__Exercise aim__. Every line from the top of the records through the line containing "(710, 380) = (615, 373): brown" should be retyped exactly; the pictures should not.

__Provided data__.

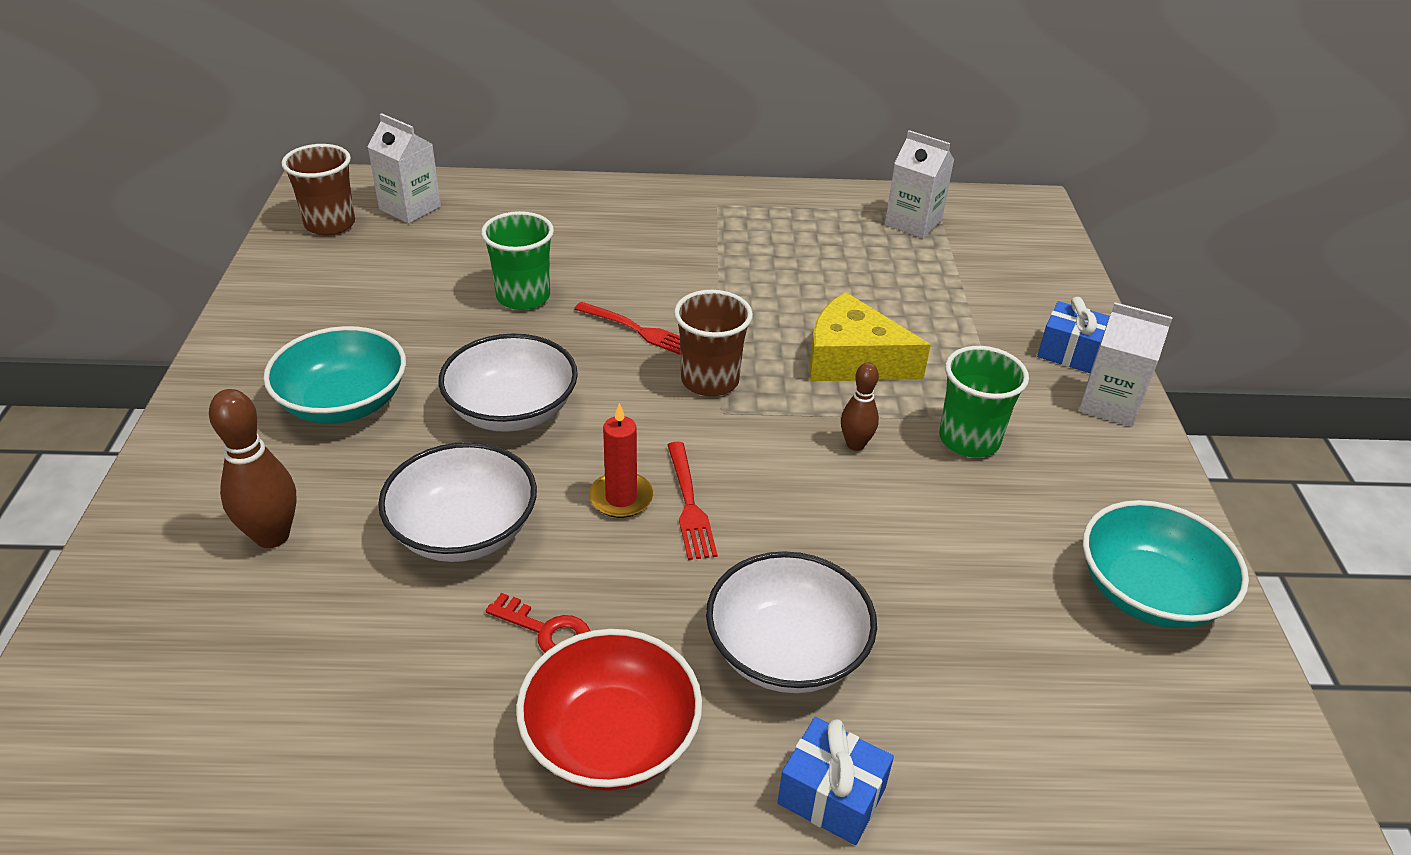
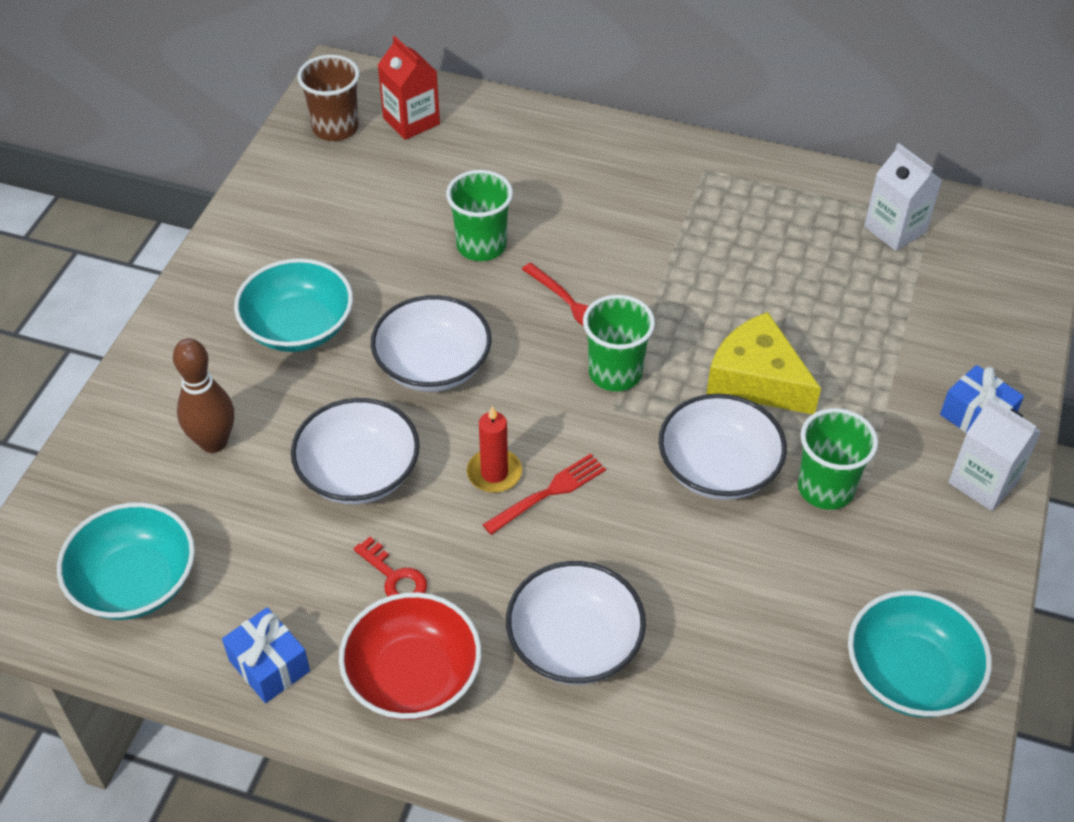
camera: 20 degrees right, 10 degrees up
(205, 718) = (135, 582): none -> turquoise bowl
(410, 208) = (411, 121): white carton -> red carton
(689, 504) = (548, 493): red fork -> red fork turned 135 degrees counterclockwise
(710, 380) = (615, 373): brown cup -> green cup
(831, 796) = (559, 767): blue gift -> blue gift (269, 666)
(855, 444) = (718, 468): brown bowling pin -> white bowl

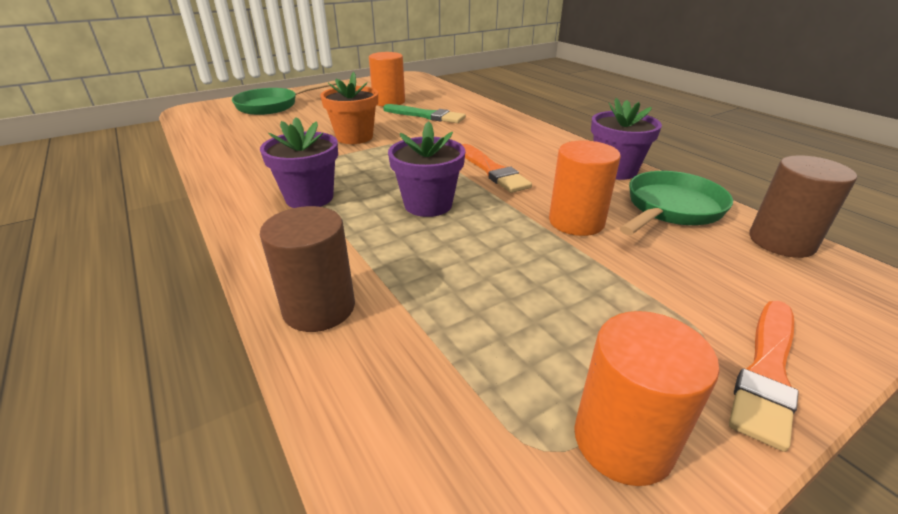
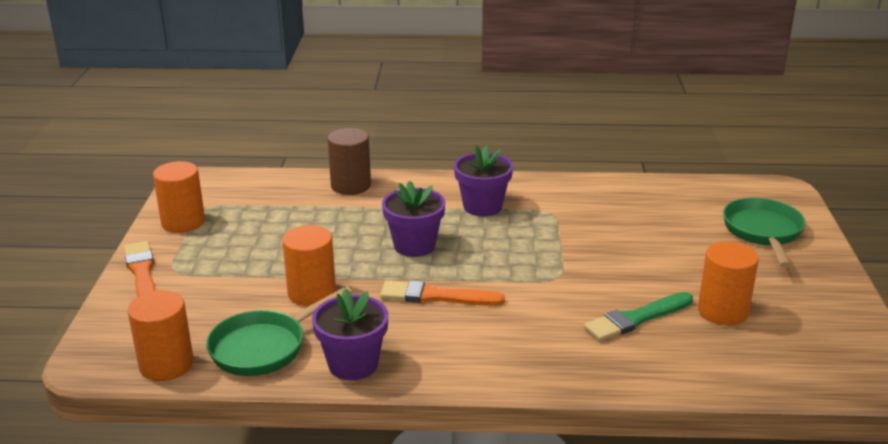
camera: 125 degrees right, 5 degrees down
(354, 137) = (600, 254): orange flower pot -> none
(671, 209) = (264, 347): green pan -> green pan turned 60 degrees clockwise
(781, 241) = (166, 365): brown cylinder -> orange cylinder

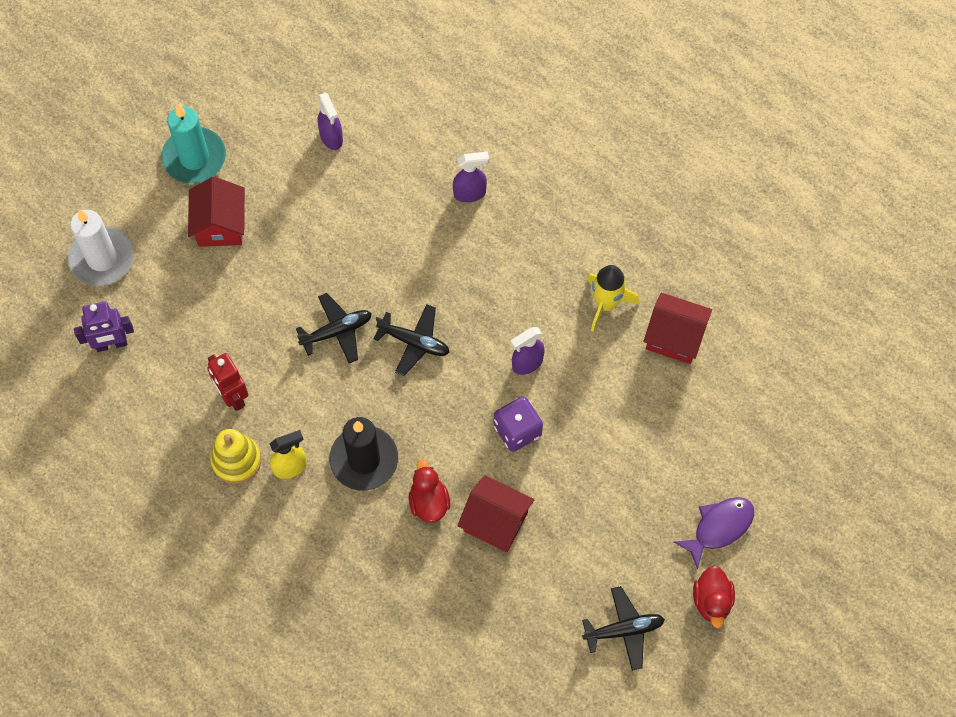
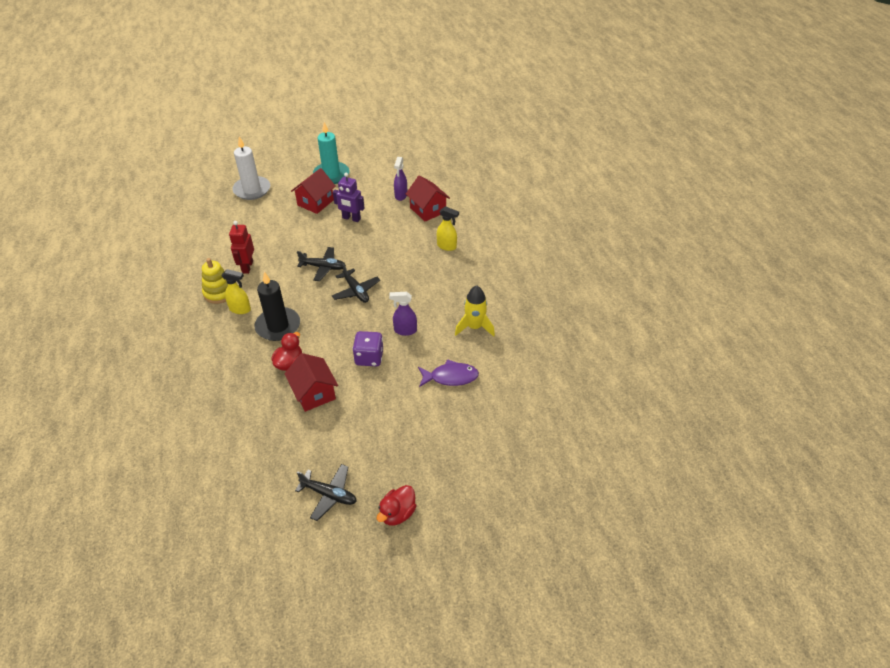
camera: 35 degrees right, 20 degrees down
(111, 344) = (219, 221): purple robot -> purple robot (351, 218)
(470, 193) = (447, 246): purple spray bottle -> yellow spray bottle
(674, 337) = (500, 363): red house -> red house (428, 210)
(719, 528) = (439, 475): purple fish -> purple fish (450, 377)

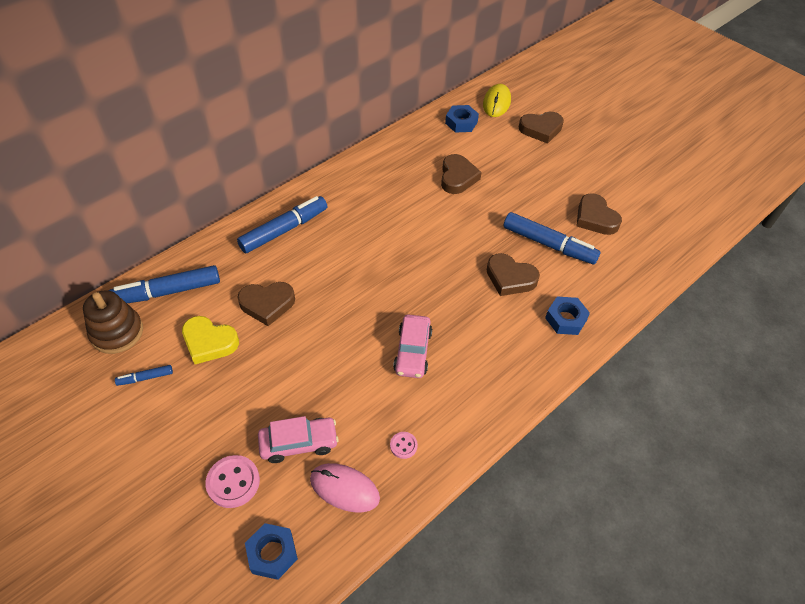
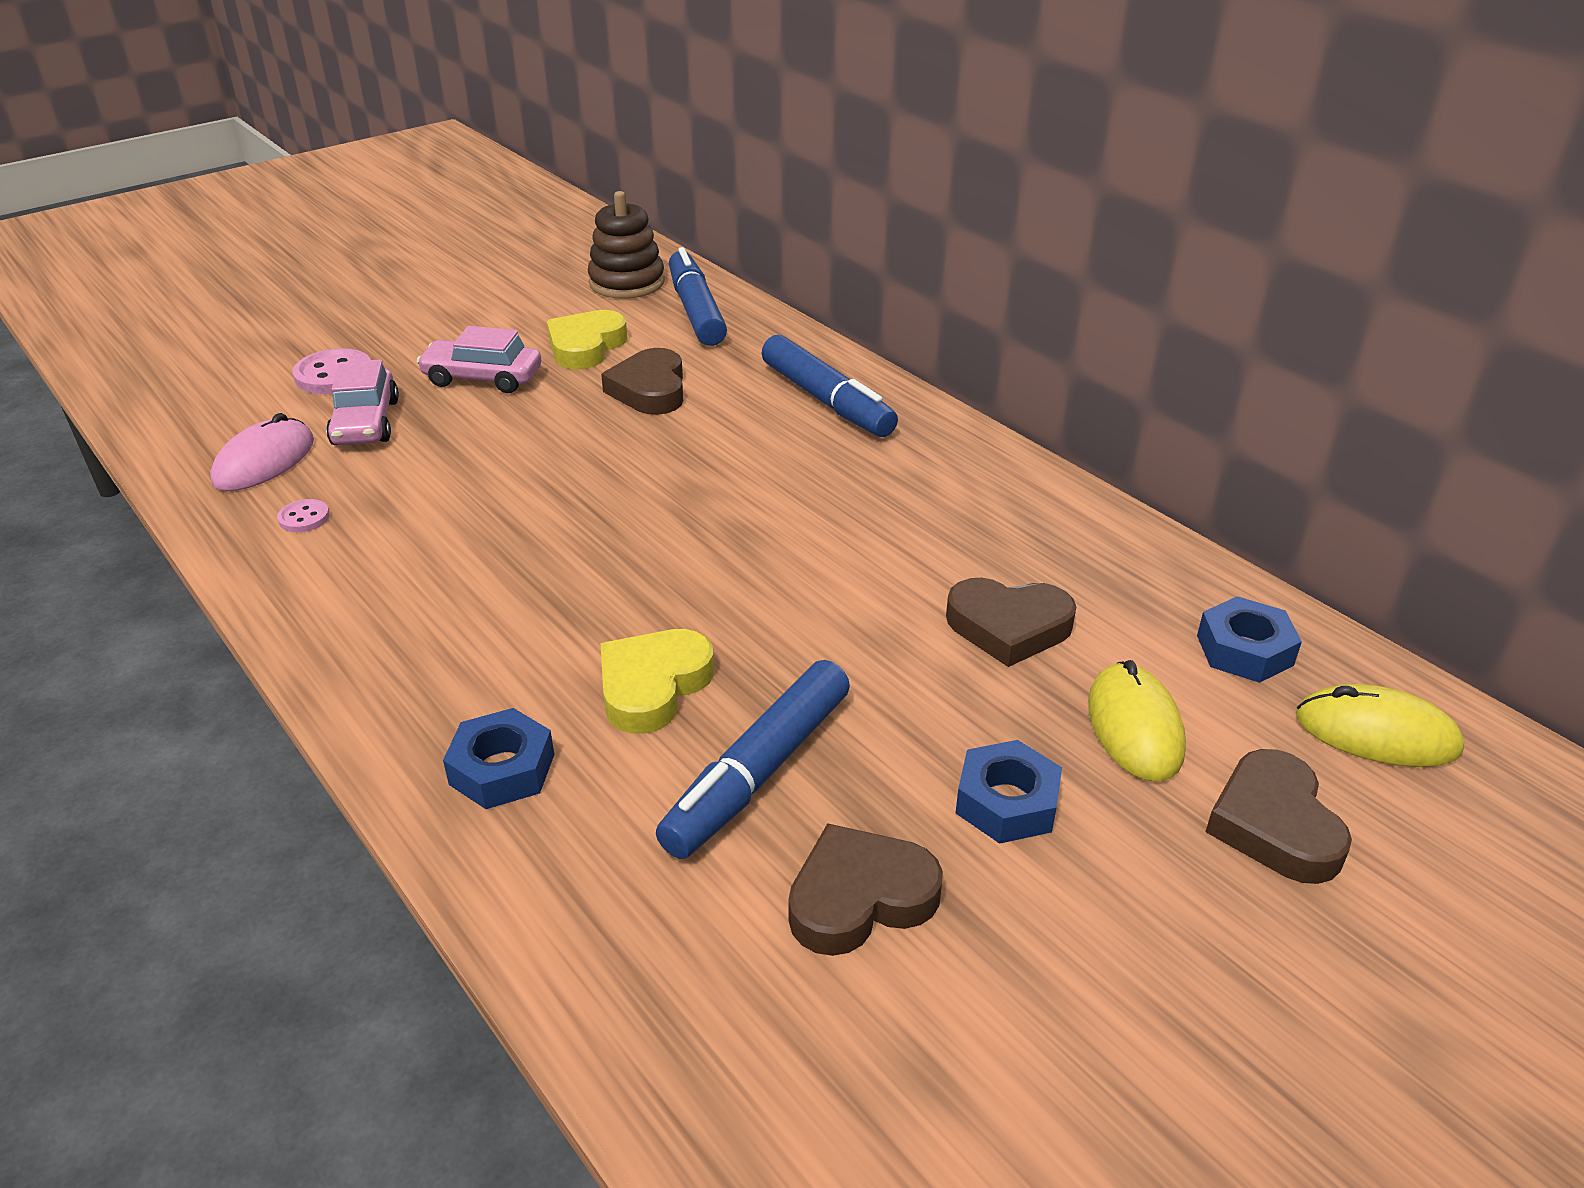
camera: 95 degrees right, 15 degrees down
(145, 378) = (539, 306): blue marker -> none
(272, 553) = (208, 406): blue nut -> blue nut (1006, 802)
(412, 351) = (494, 535): pink car -> pink car (483, 378)
(505, 152) = (1135, 727): none -> yellow mouse
(510, 278) = (653, 686): brown heart -> yellow heart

__Reply to the task__.
camera: 20 degrees right, 10 degrees up
(205, 718) = (135, 582): none -> turquoise bowl
(410, 208) = (411, 121): white carton -> red carton
(689, 504) = (548, 493): red fork -> red fork turned 135 degrees counterclockwise
(710, 380) = (615, 373): brown cup -> green cup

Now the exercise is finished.